=== Description of the task ===
From the line with "ENC pin CLK: D6 -> D9" to the last line of the data below, repeat every line exactly and add nothing.

*** Block opens ***

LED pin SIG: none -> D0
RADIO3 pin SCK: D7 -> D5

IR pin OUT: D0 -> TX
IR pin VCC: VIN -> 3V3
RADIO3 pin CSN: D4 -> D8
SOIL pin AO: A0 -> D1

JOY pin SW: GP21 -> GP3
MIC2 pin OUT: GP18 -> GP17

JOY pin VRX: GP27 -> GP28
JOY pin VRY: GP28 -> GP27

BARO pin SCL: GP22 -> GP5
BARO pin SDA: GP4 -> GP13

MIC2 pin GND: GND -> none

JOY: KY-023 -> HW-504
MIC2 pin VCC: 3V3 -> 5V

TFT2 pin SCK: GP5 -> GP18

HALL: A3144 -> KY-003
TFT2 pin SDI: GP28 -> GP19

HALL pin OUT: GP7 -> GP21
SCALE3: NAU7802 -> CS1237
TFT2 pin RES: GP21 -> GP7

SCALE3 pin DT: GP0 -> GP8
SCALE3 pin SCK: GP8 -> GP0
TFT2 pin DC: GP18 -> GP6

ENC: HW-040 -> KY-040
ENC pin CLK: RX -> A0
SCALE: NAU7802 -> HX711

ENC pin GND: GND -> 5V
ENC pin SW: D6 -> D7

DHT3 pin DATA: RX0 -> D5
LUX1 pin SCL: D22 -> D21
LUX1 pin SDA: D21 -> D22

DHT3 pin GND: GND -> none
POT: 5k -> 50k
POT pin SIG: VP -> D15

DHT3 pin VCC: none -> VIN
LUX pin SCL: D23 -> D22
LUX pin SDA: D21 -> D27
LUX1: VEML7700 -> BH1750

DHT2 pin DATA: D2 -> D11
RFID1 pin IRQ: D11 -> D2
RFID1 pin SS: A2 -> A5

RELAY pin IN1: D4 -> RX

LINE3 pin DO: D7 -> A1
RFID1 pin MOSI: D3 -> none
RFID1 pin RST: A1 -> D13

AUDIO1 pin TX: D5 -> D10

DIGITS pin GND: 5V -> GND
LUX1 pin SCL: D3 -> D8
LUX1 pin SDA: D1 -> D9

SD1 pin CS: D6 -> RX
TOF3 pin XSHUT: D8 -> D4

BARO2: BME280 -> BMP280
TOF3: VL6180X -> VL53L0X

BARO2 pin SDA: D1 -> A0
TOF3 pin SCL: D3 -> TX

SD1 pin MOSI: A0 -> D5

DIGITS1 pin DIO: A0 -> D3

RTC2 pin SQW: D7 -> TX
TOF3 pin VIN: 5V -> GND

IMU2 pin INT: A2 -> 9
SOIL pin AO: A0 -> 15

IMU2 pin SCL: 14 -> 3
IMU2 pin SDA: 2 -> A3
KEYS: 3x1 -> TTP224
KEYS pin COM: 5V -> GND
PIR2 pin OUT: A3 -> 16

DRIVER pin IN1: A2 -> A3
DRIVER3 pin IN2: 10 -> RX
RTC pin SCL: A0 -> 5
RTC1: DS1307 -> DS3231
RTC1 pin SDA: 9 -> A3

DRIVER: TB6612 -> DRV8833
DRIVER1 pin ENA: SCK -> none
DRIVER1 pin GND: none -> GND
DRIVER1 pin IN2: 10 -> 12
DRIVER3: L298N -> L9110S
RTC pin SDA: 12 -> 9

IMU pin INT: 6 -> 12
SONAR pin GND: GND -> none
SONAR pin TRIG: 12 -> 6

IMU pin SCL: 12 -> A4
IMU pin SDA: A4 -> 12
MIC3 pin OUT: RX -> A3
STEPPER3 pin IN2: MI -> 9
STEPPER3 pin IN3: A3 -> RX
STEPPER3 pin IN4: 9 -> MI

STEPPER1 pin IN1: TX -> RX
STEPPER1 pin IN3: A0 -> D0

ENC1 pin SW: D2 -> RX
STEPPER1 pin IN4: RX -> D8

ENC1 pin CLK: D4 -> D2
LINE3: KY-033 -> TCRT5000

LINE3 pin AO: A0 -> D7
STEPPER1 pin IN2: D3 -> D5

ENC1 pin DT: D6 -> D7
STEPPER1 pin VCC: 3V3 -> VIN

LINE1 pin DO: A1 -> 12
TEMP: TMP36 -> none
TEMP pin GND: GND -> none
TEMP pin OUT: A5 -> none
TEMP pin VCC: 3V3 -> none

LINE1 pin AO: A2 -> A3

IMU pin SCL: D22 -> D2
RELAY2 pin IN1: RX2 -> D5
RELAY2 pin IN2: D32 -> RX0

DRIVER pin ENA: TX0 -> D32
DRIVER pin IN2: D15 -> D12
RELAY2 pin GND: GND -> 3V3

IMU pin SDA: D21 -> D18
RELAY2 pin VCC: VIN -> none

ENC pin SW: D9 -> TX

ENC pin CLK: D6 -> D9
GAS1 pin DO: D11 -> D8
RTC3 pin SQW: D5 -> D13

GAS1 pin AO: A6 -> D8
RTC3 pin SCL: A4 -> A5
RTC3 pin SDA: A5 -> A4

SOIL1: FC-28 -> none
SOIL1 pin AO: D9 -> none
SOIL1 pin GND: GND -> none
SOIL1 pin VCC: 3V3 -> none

*** Block closes ***

=== Task output ===
ENC pin CLK: D6 -> D9
GAS1 pin DO: D11 -> D8
RTC3 pin SQW: D5 -> D13

GAS1 pin AO: A6 -> D8
RTC3 pin SCL: A4 -> A5
RTC3 pin SDA: A5 -> A4

SOIL1: FC-28 -> none
SOIL1 pin AO: D9 -> none
SOIL1 pin GND: GND -> none
SOIL1 pin VCC: 3V3 -> none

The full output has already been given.